• Assigned task
Pictures stay out. Everything else in the listing below gets written out exactly.

• Available data
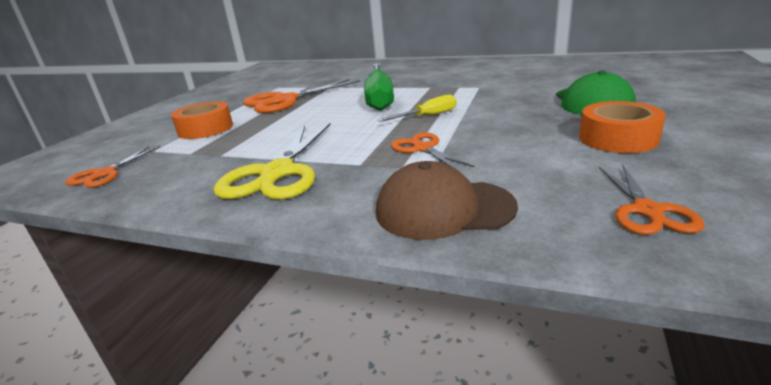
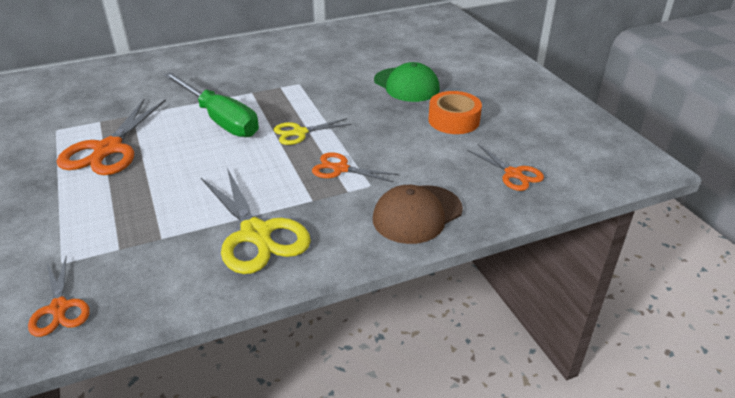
camera: 45 degrees left, 10 degrees up
(205, 129) = (74, 216): orange tape -> none
(427, 116) = (299, 133): yellow screwdriver -> yellow scissors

• The answer
camera: 45 degrees left, 10 degrees up
(205, 129) = (74, 216): orange tape -> none
(427, 116) = (299, 133): yellow screwdriver -> yellow scissors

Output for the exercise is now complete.